▶ **About this task**:
The lines to copy from the listing below are those that contain the string "lost".

▶ **Records provided**:
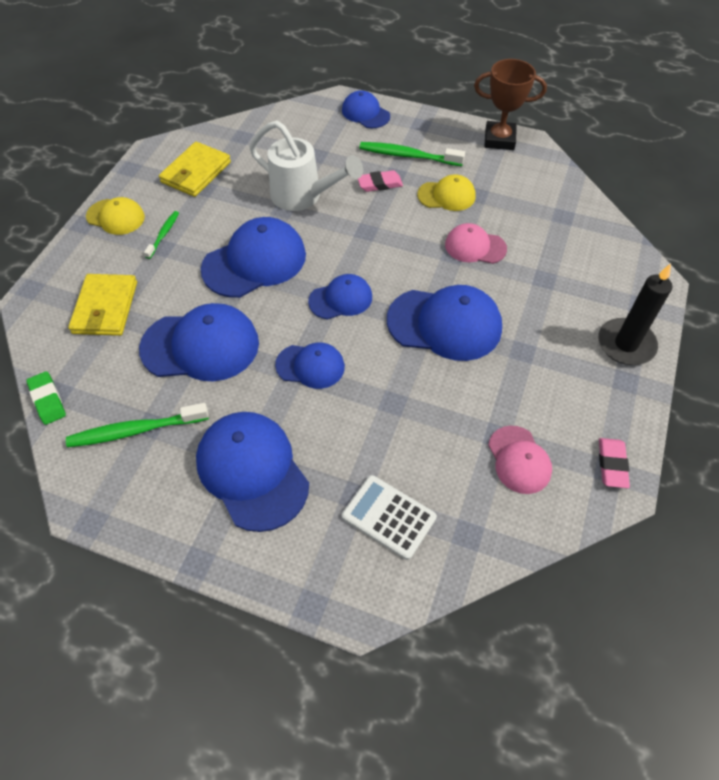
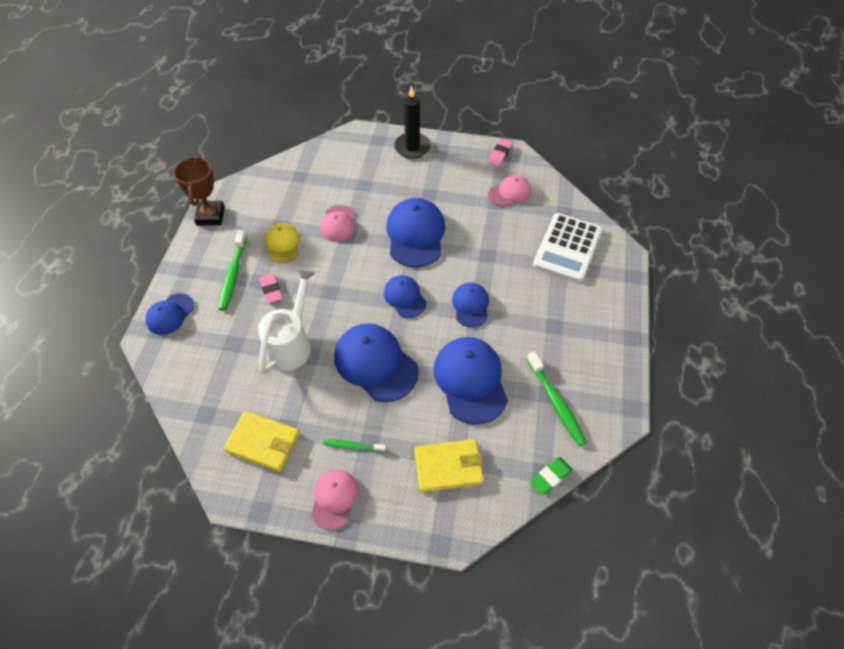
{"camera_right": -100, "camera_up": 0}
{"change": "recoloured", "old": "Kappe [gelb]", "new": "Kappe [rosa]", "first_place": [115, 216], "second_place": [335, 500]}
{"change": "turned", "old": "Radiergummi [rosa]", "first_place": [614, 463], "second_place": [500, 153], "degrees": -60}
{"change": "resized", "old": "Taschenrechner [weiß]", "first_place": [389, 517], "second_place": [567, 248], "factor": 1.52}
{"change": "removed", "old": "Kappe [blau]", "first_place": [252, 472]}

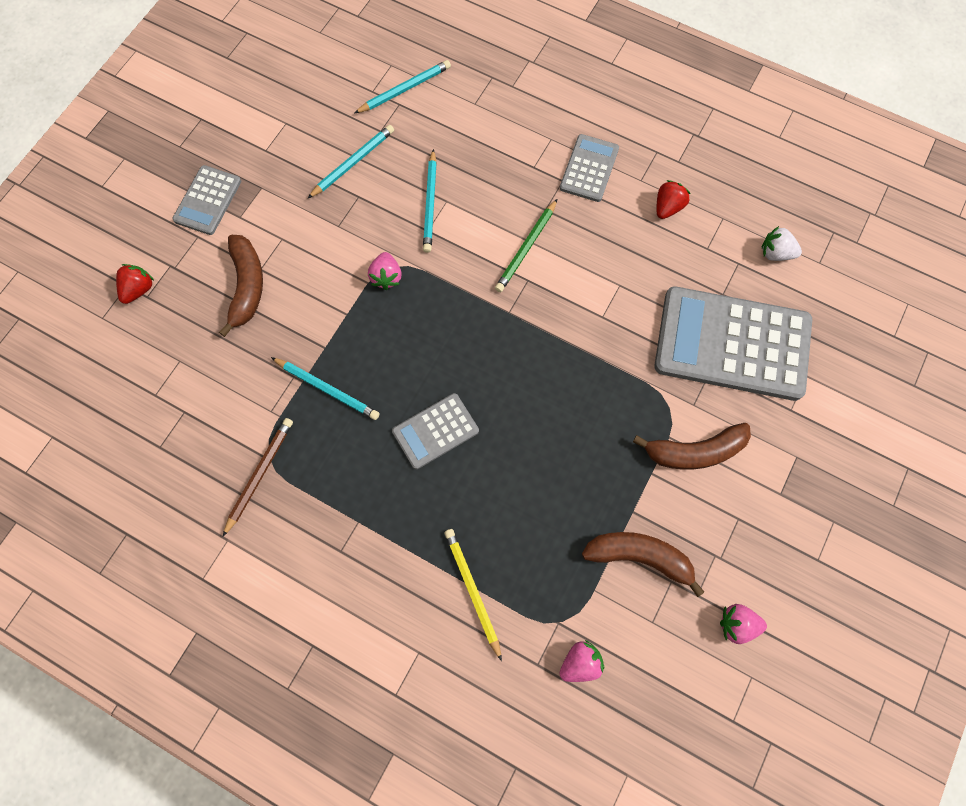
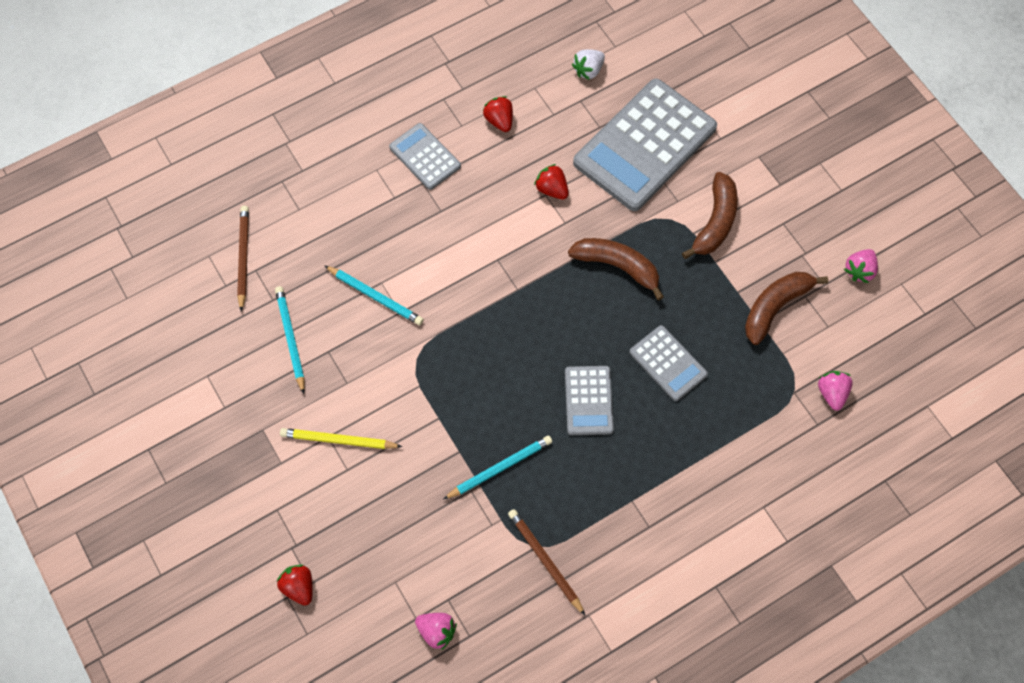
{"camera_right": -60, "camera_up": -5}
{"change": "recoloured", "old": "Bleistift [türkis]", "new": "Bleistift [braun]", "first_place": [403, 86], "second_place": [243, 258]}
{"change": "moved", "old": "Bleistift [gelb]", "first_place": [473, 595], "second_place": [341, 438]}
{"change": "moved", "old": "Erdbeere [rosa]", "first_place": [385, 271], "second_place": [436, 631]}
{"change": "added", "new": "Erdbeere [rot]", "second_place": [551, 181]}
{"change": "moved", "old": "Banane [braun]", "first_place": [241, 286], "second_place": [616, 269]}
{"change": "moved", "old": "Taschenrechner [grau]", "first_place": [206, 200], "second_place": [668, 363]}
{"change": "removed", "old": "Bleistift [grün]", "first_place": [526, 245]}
...
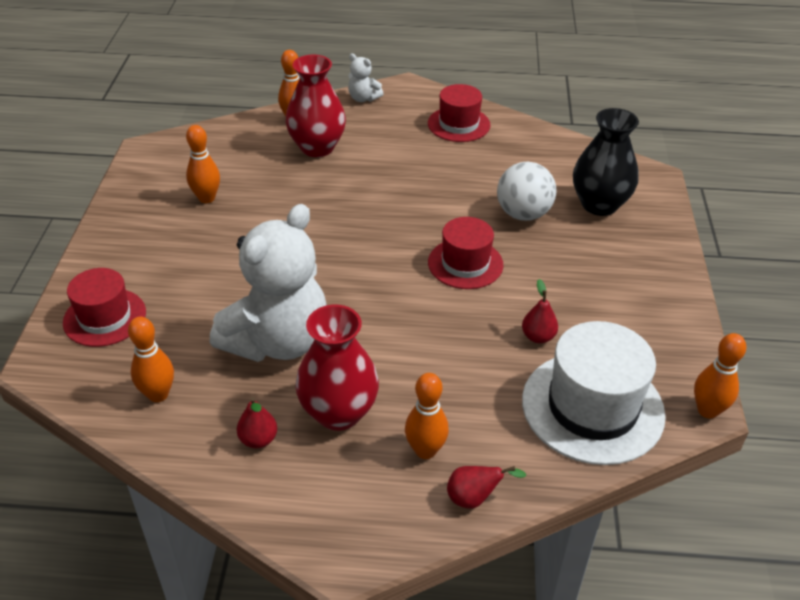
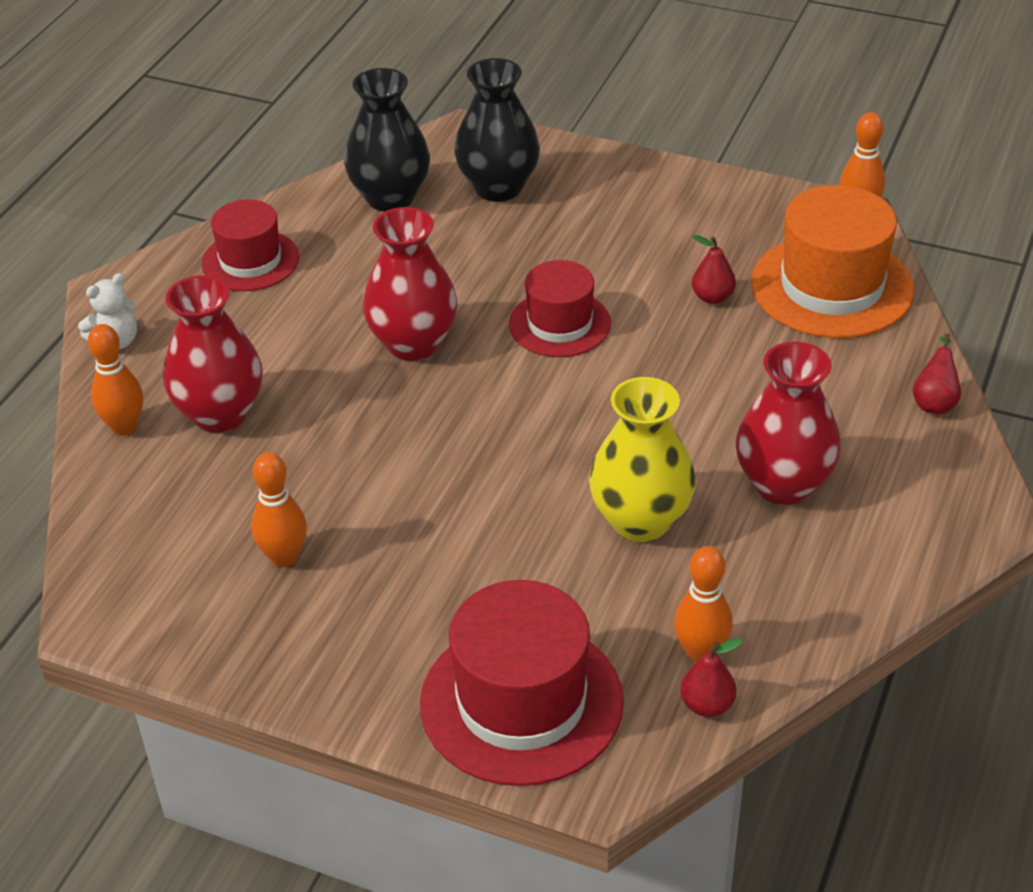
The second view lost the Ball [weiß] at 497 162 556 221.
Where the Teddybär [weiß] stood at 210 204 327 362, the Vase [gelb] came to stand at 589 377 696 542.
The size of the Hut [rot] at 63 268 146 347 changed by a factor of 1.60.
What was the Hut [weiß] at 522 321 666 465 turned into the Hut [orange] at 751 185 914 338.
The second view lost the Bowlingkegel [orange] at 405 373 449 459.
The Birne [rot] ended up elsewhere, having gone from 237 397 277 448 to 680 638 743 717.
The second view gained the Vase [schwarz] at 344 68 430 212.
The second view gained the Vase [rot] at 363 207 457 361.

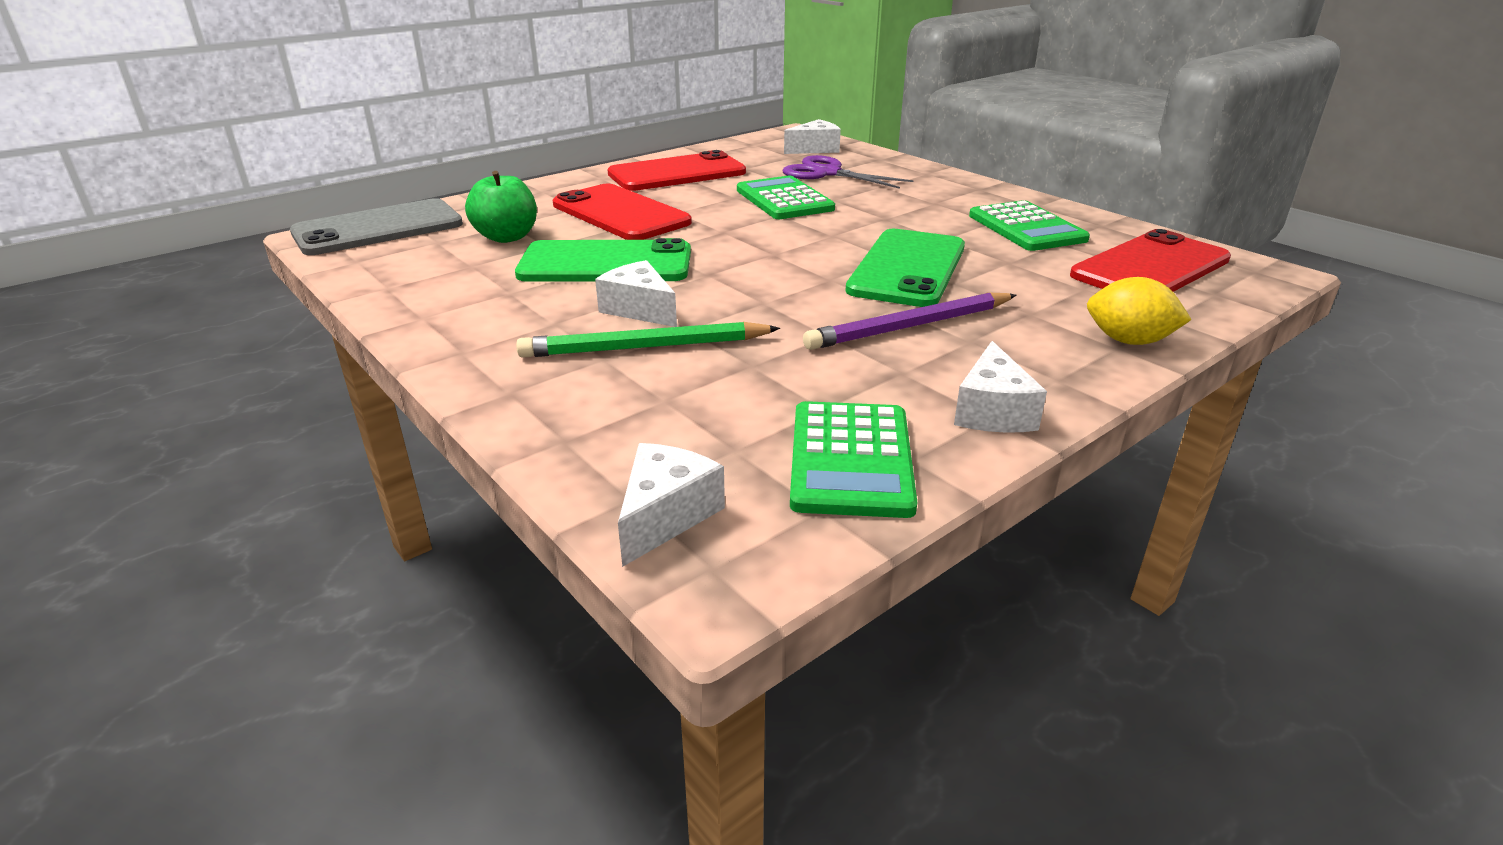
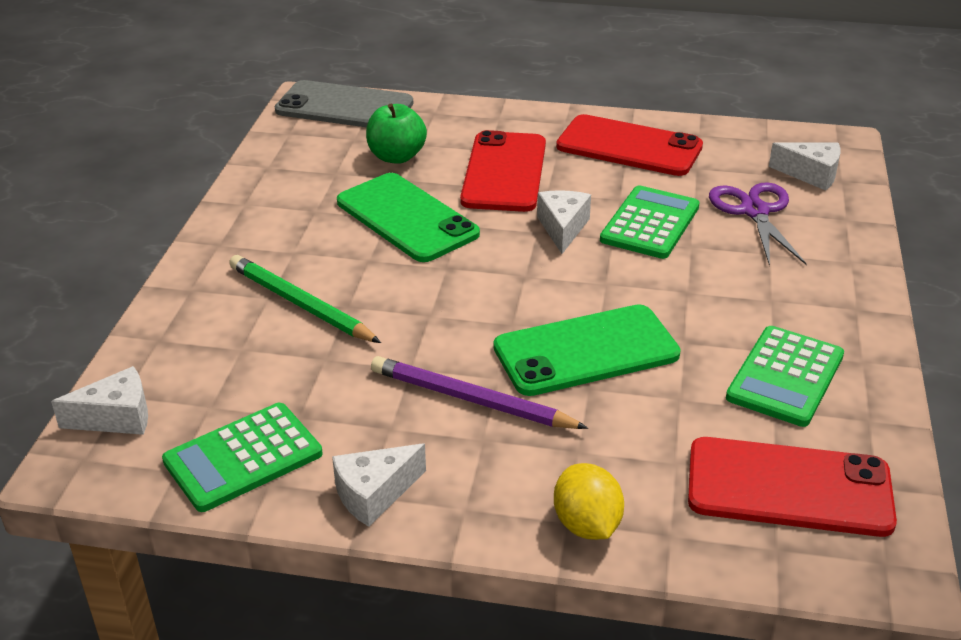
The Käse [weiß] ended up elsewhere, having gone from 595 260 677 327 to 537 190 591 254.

▶ **Exercise result**:
The second view lost the Ball [weiß] at 497 162 556 221.
The second view lost the Bowlingkegel [orange] at 405 373 449 459.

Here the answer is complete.